All lines from the one with "swapped | brown_vemurokol" to the end of the entries below must be written out exactly. Leave out any other line.

Source information:
'''

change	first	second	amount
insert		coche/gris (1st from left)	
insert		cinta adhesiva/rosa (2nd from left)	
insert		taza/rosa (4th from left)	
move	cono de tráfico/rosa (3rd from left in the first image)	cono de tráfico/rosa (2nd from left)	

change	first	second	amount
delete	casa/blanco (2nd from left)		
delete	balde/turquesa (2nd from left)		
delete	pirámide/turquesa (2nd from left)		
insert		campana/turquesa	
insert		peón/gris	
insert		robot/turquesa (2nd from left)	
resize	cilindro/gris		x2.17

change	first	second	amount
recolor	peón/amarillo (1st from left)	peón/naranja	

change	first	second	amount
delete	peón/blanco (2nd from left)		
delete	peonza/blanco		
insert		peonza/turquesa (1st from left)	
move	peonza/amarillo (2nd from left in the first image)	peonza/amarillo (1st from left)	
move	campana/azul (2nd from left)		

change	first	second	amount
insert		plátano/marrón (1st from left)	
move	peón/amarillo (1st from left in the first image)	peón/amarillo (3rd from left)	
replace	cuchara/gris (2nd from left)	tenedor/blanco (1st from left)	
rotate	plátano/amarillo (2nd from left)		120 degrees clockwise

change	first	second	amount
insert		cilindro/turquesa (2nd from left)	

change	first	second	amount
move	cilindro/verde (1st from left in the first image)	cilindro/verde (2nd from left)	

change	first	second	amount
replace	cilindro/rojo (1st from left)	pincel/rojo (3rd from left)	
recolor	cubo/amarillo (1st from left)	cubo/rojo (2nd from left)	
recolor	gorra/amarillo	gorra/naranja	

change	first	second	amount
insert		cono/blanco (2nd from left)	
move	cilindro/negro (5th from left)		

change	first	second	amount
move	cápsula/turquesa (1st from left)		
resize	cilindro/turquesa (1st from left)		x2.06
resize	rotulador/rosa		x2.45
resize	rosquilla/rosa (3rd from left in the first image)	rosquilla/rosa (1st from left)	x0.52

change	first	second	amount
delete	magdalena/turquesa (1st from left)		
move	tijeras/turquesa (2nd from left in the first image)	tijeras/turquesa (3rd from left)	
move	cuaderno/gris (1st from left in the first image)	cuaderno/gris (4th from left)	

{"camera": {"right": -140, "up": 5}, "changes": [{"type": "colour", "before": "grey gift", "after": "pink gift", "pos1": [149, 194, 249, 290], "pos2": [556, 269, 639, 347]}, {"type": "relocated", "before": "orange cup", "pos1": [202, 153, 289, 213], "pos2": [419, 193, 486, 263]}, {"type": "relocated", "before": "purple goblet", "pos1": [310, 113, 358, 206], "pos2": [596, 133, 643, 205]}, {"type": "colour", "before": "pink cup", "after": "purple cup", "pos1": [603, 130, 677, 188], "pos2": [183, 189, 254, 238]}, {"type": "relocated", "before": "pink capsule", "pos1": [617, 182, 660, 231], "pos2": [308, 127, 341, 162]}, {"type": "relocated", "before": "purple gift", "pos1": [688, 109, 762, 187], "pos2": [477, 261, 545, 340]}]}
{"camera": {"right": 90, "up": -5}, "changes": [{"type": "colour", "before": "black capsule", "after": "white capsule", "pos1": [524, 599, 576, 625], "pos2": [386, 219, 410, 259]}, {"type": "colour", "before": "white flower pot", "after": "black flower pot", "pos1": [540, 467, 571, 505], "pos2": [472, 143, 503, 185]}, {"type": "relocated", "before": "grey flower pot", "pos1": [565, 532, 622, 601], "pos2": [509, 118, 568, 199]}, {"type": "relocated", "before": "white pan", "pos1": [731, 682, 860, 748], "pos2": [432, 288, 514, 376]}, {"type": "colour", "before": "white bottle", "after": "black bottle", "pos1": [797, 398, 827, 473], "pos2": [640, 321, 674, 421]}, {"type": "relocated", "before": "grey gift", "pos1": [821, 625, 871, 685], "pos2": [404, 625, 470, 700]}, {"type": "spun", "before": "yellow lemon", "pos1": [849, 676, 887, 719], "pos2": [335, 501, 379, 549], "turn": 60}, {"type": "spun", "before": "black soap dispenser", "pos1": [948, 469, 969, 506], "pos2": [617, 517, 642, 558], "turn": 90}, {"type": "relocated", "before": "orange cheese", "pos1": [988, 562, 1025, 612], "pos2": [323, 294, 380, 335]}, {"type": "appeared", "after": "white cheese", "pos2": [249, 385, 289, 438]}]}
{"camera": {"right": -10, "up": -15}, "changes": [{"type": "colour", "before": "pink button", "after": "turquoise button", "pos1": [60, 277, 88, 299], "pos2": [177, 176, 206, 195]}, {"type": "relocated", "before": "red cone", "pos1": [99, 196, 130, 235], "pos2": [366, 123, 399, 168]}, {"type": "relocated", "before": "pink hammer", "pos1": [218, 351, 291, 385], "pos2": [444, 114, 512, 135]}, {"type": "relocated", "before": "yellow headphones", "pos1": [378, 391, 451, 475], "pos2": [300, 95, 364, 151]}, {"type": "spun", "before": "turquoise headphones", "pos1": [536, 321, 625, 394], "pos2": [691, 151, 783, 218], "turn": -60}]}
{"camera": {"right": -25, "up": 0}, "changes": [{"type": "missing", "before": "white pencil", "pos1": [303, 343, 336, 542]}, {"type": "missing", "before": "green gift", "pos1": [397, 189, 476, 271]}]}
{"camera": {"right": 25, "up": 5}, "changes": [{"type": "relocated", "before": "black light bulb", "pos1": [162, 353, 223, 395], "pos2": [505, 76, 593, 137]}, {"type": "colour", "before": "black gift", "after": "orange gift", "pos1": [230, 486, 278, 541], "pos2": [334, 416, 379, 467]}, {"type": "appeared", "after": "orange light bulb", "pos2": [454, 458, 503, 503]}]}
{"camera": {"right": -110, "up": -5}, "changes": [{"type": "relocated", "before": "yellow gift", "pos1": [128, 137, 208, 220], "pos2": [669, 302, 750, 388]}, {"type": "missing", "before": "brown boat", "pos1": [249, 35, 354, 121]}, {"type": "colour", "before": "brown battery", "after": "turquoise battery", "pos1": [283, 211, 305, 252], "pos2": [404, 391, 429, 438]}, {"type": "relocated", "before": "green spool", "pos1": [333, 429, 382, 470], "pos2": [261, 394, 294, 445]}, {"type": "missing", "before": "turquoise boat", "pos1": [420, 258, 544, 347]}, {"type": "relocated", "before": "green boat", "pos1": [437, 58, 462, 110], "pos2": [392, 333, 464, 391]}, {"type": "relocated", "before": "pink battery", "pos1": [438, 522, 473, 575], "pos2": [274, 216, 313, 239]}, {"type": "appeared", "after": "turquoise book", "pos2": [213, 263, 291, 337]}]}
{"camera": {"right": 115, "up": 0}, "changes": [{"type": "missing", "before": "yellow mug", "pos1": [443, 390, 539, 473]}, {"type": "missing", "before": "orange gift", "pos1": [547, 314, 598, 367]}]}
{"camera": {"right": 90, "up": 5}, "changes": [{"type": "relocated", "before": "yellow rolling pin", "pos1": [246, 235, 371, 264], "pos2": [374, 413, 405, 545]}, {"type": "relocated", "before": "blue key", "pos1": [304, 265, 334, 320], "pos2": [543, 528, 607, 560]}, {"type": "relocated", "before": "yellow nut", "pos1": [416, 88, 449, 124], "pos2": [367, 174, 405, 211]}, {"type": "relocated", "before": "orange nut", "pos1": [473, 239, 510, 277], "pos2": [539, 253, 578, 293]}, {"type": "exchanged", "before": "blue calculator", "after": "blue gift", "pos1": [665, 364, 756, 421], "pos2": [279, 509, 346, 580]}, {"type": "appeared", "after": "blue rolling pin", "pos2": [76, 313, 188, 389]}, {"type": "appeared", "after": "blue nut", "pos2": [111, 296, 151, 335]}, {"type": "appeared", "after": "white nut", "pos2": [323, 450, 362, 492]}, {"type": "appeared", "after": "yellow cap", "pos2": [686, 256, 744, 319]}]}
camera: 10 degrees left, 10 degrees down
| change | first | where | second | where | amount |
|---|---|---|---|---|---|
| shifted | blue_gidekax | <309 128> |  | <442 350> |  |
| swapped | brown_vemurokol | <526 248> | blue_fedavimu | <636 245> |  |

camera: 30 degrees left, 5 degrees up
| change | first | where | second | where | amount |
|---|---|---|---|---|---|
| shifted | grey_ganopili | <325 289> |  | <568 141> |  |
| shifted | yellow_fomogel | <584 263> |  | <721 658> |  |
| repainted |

'''

Response area:
| swapped | brown_vemurokol | <526 248> | blue_fedavimu | <636 245> |  |

camera: 30 degrees left, 5 degrees up
| change | first | where | second | where | amount |
|---|---|---|---|---|---|
| shifted | grey_ganopili | <325 289> |  | <568 141> |  |
| shifted | yellow_fomogel | <584 263> |  | <721 658> |  |
| repainted |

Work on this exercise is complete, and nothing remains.